■ **Task goal**
Reproduce all of the data exactly as written.

*** Record set ***

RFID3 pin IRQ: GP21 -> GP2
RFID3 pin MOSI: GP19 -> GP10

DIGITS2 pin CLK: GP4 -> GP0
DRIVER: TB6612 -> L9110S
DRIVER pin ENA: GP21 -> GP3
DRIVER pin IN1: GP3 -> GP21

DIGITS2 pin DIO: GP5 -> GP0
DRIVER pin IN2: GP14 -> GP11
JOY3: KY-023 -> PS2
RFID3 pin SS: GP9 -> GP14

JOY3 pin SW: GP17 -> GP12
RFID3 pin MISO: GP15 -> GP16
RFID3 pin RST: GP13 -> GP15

*** End of Record set ***

■ **Answer for the task**
RFID3 pin IRQ: GP21 -> GP2
RFID3 pin MOSI: GP19 -> GP10

DIGITS2 pin CLK: GP4 -> GP0
DRIVER: TB6612 -> L9110S
DRIVER pin ENA: GP21 -> GP3
DRIVER pin IN1: GP3 -> GP21

DIGITS2 pin DIO: GP5 -> GP0
DRIVER pin IN2: GP14 -> GP11
JOY3: KY-023 -> PS2
RFID3 pin SS: GP9 -> GP14

JOY3 pin SW: GP17 -> GP12
RFID3 pin MISO: GP15 -> GP16
RFID3 pin RST: GP13 -> GP15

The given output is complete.